(Data extracted from a collection)
Content starts
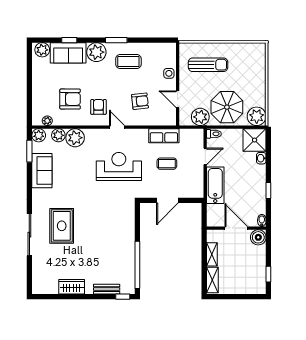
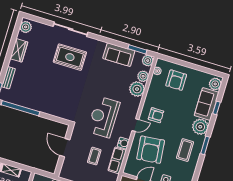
armchair: (70, 99) -> (176, 80), moved
armchair: (140, 101) -> (151, 150), width x1.88, depth x1.88
water cooler: (142, 135) -> (123, 143), added
reception desk: (119, 166) -> (104, 117), turned 180
plant: (42, 287) -> (26, 27), added

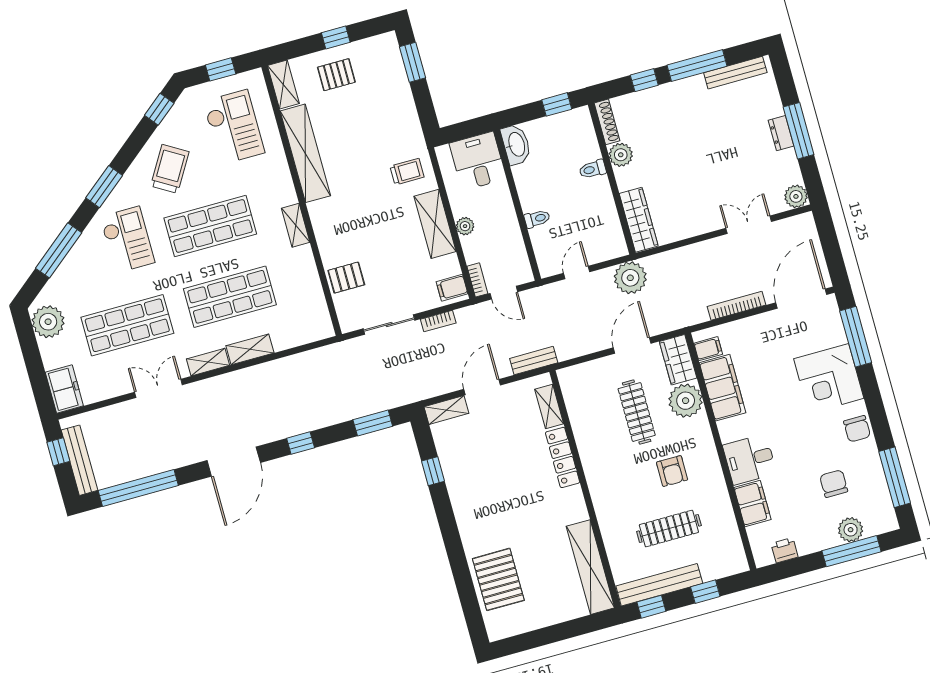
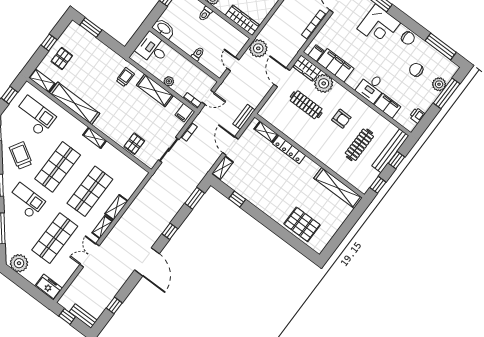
bench: (79, 460) -> (83, 316), width x0.73
window: (138, 488) -> (114, 305), width x0.32
bench: (659, 585) -> (390, 151), moved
Content ends
• EXERCISE AIM: In the copy, every entry appears exactly as written above and no picture appears.

• SOLUTION FOR THIS TASK:
armchair: (70, 99) -> (176, 80), moved
armchair: (140, 101) -> (151, 150), width x1.88, depth x1.88
water cooler: (142, 135) -> (123, 143), added
reception desk: (119, 166) -> (104, 117), turned 180
plant: (42, 287) -> (26, 27), added

bench: (79, 460) -> (83, 316), width x0.73
window: (138, 488) -> (114, 305), width x0.32
bench: (659, 585) -> (390, 151), moved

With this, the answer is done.